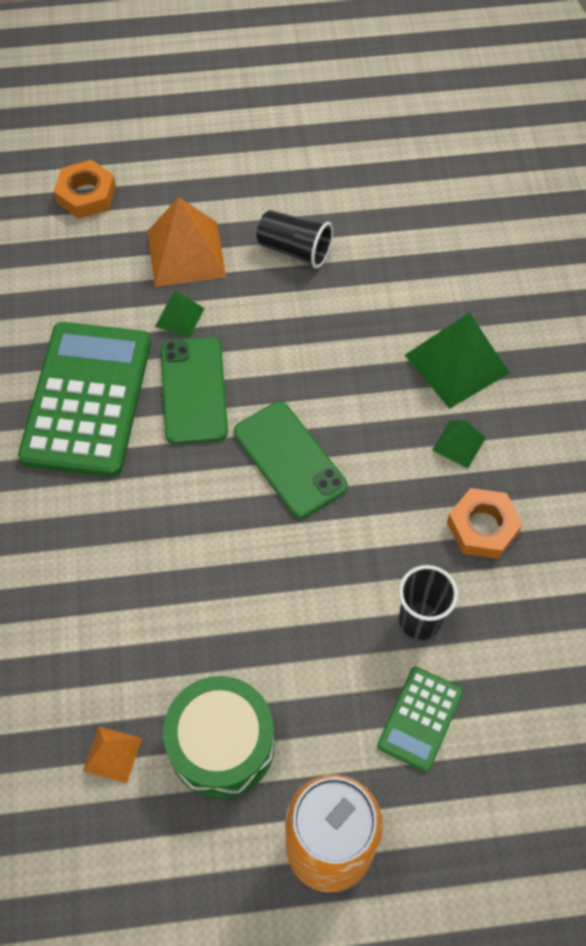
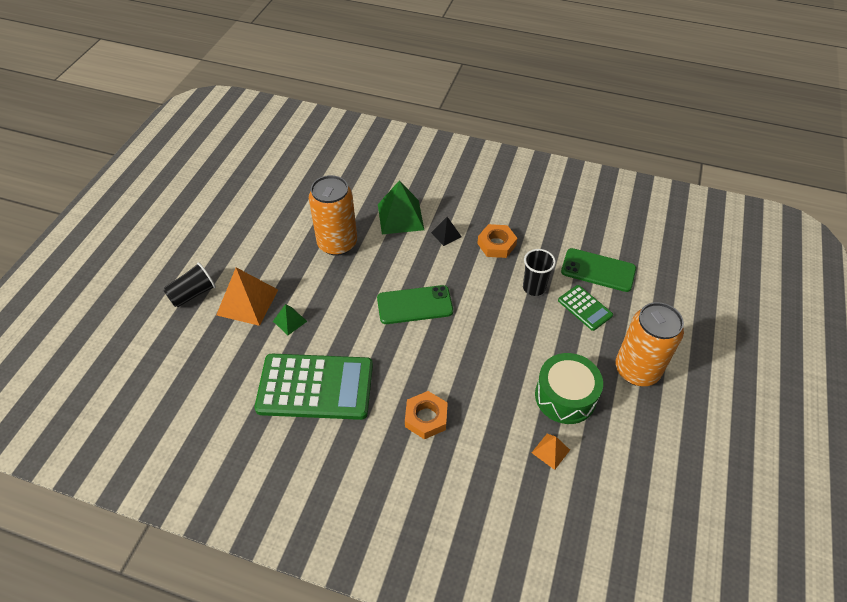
camera: 65 degrees left, 10 degrees down
(86, 195) = (163, 336): orange nut -> orange nut (426, 418)
(87, 399) = (315, 387): green calculator -> green calculator turned 150 degrees clockwise
(194, 390) = (344, 332): green phone -> green phone (598, 270)
(295, 250) = (283, 252): black cup -> black cup (193, 294)
(351, 306) = (337, 243): none -> orange can
(458, 444) = (446, 234): green pyramid -> black pyramid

■ Activity ■
Return each line of the material in which the string "green" can be found.

■ Expected answer ■
(87, 399) = (315, 387): green calculator -> green calculator turned 150 degrees clockwise
(194, 390) = (344, 332): green phone -> green phone (598, 270)
(458, 444) = (446, 234): green pyramid -> black pyramid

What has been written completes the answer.